* GIVEN INFORMATION *
■ ■ ■ ■

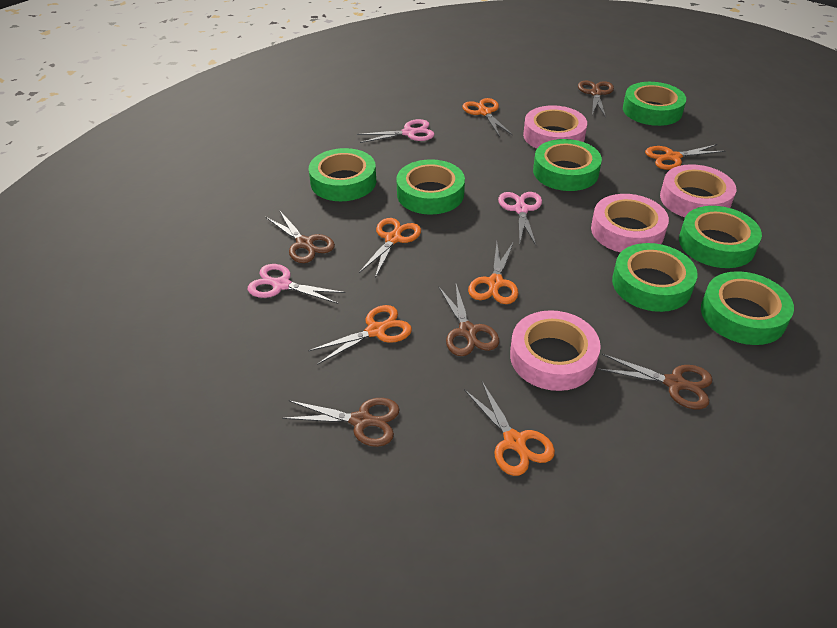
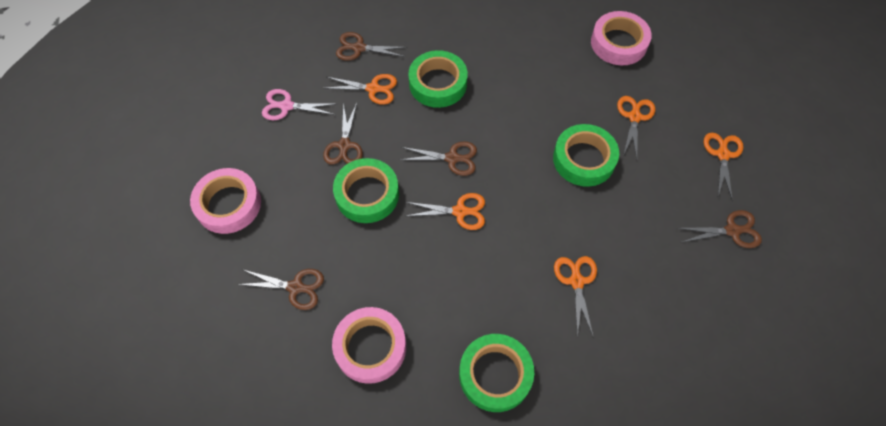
green tape: 7 -> 4
orange scissors: 6 -> 5
pink scissors: 3 -> 1
pink tape: 4 -> 3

■ ■ ■ ■

* EXERCISE REQUIREMENTS *
Your answer must be the full listing, word for word, minus any images.

* REPLY TO THE TASK *
green tape: 7 -> 4
orange scissors: 6 -> 5
pink scissors: 3 -> 1
pink tape: 4 -> 3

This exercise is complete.